**Input for this task**

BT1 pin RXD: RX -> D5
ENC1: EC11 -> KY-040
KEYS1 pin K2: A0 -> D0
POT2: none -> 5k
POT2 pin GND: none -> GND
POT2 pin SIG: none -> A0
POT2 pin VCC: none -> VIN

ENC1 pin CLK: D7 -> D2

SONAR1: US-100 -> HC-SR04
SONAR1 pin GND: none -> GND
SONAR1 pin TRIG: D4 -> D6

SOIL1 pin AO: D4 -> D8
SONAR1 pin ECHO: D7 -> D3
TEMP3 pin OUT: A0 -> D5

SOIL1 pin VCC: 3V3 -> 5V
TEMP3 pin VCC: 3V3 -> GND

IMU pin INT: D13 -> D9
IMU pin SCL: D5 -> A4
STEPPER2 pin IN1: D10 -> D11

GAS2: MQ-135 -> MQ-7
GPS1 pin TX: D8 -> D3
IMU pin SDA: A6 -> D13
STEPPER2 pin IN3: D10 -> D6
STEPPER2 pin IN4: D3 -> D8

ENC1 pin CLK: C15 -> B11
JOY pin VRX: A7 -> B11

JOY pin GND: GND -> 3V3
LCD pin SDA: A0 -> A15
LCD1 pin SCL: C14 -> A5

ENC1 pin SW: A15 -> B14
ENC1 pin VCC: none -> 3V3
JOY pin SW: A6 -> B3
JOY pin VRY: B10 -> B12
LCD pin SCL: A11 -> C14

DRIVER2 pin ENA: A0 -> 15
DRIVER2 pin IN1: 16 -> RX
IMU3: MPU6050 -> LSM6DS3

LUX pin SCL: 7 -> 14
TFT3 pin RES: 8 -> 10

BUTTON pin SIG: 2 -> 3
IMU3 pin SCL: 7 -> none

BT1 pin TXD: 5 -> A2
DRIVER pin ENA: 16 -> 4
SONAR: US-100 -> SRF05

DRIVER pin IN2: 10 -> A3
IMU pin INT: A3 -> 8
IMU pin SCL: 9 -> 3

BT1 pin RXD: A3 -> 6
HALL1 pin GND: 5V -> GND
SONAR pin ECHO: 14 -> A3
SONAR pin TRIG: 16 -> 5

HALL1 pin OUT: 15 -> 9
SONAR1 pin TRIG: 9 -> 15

**Exercise details**
What you hand back must match the records above exactly.

**Result of the task**
BT1 pin RXD: RX -> D5
ENC1: EC11 -> KY-040
KEYS1 pin K2: A0 -> D0
POT2: none -> 5k
POT2 pin GND: none -> GND
POT2 pin SIG: none -> A0
POT2 pin VCC: none -> VIN

ENC1 pin CLK: D7 -> D2

SONAR1: US-100 -> HC-SR04
SONAR1 pin GND: none -> GND
SONAR1 pin TRIG: D4 -> D6

SOIL1 pin AO: D4 -> D8
SONAR1 pin ECHO: D7 -> D3
TEMP3 pin OUT: A0 -> D5

SOIL1 pin VCC: 3V3 -> 5V
TEMP3 pin VCC: 3V3 -> GND

IMU pin INT: D13 -> D9
IMU pin SCL: D5 -> A4
STEPPER2 pin IN1: D10 -> D11

GAS2: MQ-135 -> MQ-7
GPS1 pin TX: D8 -> D3
IMU pin SDA: A6 -> D13
STEPPER2 pin IN3: D10 -> D6
STEPPER2 pin IN4: D3 -> D8

ENC1 pin CLK: C15 -> B11
JOY pin VRX: A7 -> B11

JOY pin GND: GND -> 3V3
LCD pin SDA: A0 -> A15
LCD1 pin SCL: C14 -> A5

ENC1 pin SW: A15 -> B14
ENC1 pin VCC: none -> 3V3
JOY pin SW: A6 -> B3
JOY pin VRY: B10 -> B12
LCD pin SCL: A11 -> C14

DRIVER2 pin ENA: A0 -> 15
DRIVER2 pin IN1: 16 -> RX
IMU3: MPU6050 -> LSM6DS3

LUX pin SCL: 7 -> 14
TFT3 pin RES: 8 -> 10

BUTTON pin SIG: 2 -> 3
IMU3 pin SCL: 7 -> none

BT1 pin TXD: 5 -> A2
DRIVER pin ENA: 16 -> 4
SONAR: US-100 -> SRF05

DRIVER pin IN2: 10 -> A3
IMU pin INT: A3 -> 8
IMU pin SCL: 9 -> 3

BT1 pin RXD: A3 -> 6
HALL1 pin GND: 5V -> GND
SONAR pin ECHO: 14 -> A3
SONAR pin TRIG: 16 -> 5

HALL1 pin OUT: 15 -> 9
SONAR1 pin TRIG: 9 -> 15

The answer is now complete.